> [Data provided]

•••••

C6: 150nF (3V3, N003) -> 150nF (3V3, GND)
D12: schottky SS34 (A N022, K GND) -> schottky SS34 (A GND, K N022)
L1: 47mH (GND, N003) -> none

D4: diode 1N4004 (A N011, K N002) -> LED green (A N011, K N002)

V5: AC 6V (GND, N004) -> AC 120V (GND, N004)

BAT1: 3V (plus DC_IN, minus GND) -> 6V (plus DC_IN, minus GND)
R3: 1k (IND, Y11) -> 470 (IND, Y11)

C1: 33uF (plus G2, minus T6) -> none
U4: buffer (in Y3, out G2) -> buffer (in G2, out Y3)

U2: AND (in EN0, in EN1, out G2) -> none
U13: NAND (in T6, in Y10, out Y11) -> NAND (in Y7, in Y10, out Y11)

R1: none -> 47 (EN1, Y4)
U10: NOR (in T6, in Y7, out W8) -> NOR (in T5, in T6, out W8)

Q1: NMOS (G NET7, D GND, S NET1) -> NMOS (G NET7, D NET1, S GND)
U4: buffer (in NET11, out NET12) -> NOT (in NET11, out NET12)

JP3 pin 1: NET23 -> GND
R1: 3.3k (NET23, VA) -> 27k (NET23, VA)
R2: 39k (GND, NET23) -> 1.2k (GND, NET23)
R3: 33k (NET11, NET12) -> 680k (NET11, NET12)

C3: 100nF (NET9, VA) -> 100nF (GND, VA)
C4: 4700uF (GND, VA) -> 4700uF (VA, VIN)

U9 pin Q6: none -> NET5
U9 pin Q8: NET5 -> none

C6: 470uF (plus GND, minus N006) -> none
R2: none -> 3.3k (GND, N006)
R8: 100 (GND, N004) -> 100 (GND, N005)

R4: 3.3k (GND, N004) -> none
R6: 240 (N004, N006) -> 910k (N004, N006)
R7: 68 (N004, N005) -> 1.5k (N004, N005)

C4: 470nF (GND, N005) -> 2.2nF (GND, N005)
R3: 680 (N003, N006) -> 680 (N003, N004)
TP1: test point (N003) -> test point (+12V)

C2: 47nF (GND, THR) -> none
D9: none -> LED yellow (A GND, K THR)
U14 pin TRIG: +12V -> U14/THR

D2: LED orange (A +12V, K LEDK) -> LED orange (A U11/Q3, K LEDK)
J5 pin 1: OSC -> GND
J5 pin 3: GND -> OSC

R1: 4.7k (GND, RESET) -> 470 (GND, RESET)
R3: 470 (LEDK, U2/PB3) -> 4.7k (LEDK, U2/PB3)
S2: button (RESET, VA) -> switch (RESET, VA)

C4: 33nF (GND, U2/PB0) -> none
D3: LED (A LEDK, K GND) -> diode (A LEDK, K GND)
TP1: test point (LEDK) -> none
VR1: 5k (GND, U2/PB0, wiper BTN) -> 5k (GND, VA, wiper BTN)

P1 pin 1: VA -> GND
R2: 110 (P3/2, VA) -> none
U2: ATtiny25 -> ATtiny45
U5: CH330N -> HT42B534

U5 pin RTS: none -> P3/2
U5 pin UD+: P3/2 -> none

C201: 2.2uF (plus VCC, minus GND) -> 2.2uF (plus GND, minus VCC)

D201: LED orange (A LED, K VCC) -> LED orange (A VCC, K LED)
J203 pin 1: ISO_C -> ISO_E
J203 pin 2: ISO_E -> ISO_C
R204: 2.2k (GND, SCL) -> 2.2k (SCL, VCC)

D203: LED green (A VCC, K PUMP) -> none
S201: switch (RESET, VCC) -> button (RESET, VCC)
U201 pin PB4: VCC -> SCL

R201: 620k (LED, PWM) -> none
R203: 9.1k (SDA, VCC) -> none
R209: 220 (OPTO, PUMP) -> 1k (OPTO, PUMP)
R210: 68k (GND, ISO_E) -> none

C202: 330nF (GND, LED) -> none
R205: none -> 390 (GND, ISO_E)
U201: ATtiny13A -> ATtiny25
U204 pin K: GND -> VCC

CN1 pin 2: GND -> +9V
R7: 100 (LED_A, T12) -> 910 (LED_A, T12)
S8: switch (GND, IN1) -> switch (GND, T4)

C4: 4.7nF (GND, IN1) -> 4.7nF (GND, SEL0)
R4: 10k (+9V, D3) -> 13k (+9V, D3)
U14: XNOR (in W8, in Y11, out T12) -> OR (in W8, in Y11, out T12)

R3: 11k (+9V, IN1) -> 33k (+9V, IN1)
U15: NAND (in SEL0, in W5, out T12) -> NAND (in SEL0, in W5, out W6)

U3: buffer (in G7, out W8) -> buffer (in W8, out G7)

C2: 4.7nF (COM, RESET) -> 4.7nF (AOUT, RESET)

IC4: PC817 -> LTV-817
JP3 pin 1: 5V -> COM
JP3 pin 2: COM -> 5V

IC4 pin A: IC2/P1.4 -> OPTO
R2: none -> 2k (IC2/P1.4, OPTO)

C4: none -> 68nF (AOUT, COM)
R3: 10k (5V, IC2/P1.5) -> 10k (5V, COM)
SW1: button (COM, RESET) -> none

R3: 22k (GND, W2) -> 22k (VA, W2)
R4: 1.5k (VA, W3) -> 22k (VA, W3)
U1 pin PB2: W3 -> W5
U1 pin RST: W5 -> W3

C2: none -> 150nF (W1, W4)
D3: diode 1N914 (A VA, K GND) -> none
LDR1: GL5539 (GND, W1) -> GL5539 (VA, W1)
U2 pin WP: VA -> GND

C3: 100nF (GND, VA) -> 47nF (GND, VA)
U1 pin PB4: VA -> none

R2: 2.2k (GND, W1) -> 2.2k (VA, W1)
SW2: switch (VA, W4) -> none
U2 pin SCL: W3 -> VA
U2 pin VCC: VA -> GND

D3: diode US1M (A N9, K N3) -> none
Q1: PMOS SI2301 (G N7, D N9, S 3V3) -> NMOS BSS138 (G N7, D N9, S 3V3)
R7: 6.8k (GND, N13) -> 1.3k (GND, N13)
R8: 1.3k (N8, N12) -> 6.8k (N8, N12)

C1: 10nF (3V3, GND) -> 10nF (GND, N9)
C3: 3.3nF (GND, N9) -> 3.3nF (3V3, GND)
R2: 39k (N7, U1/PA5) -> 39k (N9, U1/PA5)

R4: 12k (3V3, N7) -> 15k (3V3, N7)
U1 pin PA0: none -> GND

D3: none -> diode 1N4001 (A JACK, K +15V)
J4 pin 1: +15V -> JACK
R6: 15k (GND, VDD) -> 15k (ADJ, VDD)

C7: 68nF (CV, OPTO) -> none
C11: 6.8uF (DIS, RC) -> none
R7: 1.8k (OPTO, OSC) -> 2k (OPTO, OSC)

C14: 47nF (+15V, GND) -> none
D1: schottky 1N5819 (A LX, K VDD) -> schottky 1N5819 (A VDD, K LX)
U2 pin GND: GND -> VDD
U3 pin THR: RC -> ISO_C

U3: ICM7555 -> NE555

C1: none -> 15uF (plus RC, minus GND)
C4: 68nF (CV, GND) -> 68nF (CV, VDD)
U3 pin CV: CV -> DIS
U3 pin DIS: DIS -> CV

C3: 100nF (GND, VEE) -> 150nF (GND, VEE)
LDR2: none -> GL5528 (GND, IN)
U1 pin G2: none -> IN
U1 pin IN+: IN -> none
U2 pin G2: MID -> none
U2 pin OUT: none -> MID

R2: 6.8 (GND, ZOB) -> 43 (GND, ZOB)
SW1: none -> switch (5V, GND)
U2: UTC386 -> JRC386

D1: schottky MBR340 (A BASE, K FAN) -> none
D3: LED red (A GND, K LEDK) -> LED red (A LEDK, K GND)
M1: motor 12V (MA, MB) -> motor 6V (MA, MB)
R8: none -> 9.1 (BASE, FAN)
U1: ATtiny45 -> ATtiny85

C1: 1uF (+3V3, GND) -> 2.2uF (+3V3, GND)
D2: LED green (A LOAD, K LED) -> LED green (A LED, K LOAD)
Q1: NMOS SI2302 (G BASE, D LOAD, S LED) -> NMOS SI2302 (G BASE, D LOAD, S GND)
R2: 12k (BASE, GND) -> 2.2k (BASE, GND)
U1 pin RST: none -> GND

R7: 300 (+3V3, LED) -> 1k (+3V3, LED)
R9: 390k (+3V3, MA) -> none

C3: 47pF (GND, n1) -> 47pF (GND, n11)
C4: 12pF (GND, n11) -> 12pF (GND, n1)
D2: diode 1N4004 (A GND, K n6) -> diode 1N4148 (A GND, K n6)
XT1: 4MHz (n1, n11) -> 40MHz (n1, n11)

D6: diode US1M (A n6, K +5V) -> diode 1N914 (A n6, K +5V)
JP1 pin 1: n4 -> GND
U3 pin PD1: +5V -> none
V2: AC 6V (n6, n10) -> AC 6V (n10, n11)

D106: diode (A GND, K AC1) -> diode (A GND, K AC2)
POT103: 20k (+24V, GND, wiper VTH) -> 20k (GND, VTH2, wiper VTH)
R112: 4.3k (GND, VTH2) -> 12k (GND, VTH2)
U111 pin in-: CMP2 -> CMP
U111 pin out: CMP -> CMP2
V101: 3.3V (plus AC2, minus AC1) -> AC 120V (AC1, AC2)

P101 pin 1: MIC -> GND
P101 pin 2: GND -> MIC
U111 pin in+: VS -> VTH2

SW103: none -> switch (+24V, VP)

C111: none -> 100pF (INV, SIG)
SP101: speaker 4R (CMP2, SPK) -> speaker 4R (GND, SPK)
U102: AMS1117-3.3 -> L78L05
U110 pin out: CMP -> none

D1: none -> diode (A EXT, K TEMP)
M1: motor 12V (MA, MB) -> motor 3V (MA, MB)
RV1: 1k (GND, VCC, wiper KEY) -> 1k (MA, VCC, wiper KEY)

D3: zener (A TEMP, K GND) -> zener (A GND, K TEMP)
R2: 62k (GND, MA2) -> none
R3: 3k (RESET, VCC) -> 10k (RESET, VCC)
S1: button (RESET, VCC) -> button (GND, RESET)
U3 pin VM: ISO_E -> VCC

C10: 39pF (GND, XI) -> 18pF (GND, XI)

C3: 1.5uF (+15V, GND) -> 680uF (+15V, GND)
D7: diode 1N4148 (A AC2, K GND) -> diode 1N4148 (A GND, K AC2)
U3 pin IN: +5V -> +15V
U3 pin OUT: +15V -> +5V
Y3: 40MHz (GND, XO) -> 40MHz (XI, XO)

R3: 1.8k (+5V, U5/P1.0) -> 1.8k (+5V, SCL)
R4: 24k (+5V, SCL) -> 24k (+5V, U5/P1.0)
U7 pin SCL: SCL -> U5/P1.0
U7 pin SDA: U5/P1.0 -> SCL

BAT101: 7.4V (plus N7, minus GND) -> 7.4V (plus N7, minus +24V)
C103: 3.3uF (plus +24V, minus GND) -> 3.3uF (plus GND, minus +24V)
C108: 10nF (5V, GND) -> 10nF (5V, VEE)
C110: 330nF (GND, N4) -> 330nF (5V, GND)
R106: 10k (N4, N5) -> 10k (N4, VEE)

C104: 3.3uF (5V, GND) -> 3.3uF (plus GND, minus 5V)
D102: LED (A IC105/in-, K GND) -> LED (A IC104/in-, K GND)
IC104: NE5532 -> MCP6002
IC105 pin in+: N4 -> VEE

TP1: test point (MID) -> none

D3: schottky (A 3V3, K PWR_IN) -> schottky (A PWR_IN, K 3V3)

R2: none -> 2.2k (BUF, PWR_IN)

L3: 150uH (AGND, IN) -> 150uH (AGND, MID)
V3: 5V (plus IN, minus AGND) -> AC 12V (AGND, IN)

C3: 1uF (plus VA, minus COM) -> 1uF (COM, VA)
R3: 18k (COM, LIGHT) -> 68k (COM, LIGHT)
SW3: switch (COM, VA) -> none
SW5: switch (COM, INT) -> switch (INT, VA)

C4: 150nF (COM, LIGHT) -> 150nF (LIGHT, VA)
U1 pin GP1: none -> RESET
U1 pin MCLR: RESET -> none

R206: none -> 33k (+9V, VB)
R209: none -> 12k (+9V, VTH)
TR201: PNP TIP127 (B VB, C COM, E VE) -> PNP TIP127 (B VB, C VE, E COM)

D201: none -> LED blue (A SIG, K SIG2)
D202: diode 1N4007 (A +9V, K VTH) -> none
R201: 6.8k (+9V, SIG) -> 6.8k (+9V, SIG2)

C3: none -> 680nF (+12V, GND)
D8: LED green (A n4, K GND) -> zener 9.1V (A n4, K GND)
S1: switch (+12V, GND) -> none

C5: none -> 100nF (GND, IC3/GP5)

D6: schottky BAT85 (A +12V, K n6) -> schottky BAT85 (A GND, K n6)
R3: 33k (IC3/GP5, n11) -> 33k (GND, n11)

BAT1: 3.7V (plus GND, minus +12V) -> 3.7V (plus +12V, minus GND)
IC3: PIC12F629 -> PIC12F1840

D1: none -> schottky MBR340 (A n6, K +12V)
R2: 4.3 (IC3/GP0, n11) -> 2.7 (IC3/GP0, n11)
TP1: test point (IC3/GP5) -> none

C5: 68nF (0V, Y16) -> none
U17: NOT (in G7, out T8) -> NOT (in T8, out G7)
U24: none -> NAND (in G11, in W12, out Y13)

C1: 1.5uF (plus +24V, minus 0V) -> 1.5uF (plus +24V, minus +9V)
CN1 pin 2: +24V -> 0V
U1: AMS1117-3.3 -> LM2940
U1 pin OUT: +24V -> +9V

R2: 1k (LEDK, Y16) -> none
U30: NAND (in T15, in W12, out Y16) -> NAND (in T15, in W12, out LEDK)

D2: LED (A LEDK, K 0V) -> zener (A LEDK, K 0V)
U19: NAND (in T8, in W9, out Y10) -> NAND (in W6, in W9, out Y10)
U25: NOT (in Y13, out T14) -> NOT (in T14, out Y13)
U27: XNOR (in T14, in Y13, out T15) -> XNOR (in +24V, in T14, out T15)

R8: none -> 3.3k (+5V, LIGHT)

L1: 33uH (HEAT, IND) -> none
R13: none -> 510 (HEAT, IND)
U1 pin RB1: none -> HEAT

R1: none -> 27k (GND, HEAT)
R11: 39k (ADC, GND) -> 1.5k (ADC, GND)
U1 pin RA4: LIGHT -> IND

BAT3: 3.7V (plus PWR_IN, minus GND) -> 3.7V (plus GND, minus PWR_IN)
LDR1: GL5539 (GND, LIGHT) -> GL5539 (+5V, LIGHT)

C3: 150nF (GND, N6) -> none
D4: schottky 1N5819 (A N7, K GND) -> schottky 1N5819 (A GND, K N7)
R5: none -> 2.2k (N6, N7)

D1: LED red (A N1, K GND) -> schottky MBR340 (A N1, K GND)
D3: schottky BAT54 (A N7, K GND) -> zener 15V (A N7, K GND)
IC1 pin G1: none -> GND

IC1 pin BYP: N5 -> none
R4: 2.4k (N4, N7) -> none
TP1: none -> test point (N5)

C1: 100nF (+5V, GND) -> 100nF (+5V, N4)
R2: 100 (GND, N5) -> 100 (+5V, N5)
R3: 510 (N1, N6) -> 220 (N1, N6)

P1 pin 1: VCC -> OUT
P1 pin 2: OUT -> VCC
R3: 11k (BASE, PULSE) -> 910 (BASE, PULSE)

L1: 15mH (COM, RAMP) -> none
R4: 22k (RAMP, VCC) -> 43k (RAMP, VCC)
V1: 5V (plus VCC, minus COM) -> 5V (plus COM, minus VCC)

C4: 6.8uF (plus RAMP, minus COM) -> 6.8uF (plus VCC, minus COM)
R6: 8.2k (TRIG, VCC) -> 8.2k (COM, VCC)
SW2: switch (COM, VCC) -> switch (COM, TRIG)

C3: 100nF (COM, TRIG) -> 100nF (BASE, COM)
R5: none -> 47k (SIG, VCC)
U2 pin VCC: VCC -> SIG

•••••

> [Instructions to follow] Would you output, unchanged, each line from the start of the records to the line that holds "U10: NOR (in", both included and nothing else?

> [Result]
C6: 150nF (3V3, N003) -> 150nF (3V3, GND)
D12: schottky SS34 (A N022, K GND) -> schottky SS34 (A GND, K N022)
L1: 47mH (GND, N003) -> none

D4: diode 1N4004 (A N011, K N002) -> LED green (A N011, K N002)

V5: AC 6V (GND, N004) -> AC 120V (GND, N004)

BAT1: 3V (plus DC_IN, minus GND) -> 6V (plus DC_IN, minus GND)
R3: 1k (IND, Y11) -> 470 (IND, Y11)

C1: 33uF (plus G2, minus T6) -> none
U4: buffer (in Y3, out G2) -> buffer (in G2, out Y3)

U2: AND (in EN0, in EN1, out G2) -> none
U13: NAND (in T6, in Y10, out Y11) -> NAND (in Y7, in Y10, out Y11)

R1: none -> 47 (EN1, Y4)
U10: NOR (in T6, in Y7, out W8) -> NOR (in T5, in T6, out W8)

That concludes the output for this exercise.